**Exercise objective**. Produce a verbatim copy of the lines from the one holding "(314, 141) = (225, 262): red lamp -> none" through the last line of the listing, and nothing else.

**Exercise inputs**.
★ ★ ★ ★

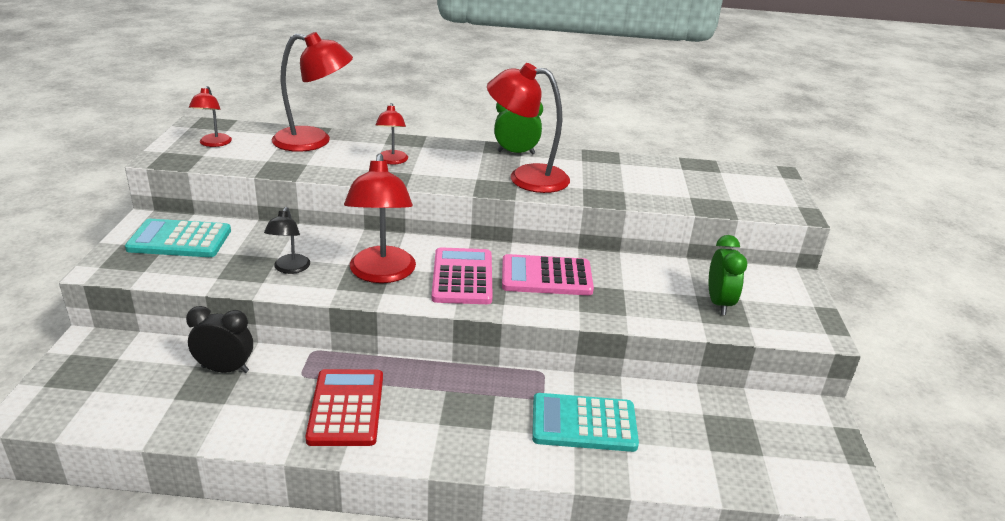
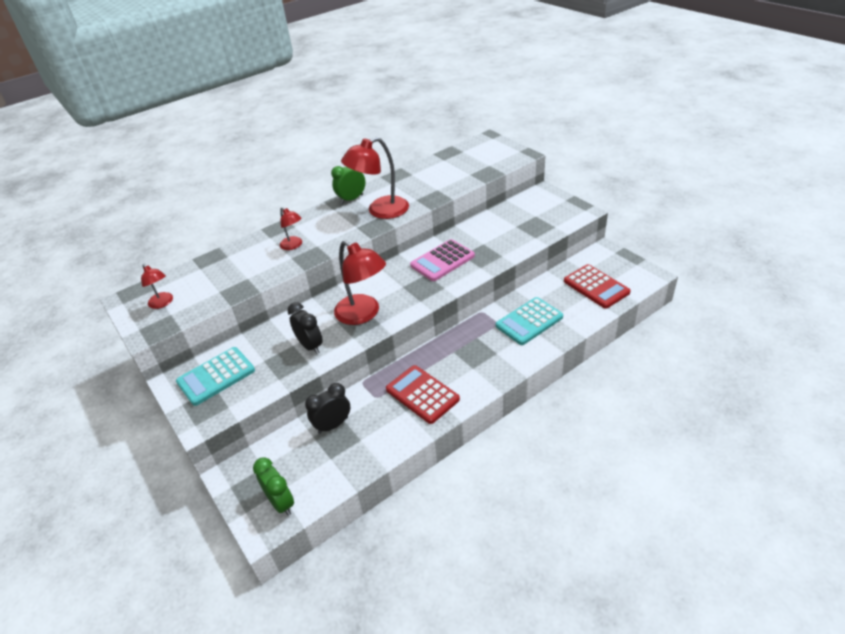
camera: 35 degrees left, 10 degrees up
(289, 268) = (310, 346): black lamp -> black clock
(314, 141) = (225, 262): red lamp -> none
(462, 277) = (405, 288): pink calculator -> none
(719, 303) = (530, 224): green clock -> green clock (281, 503)
(739, 448) = (596, 287): none -> red calculator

★ ★ ★ ★

**Task solution**.
(314, 141) = (225, 262): red lamp -> none
(462, 277) = (405, 288): pink calculator -> none
(719, 303) = (530, 224): green clock -> green clock (281, 503)
(739, 448) = (596, 287): none -> red calculator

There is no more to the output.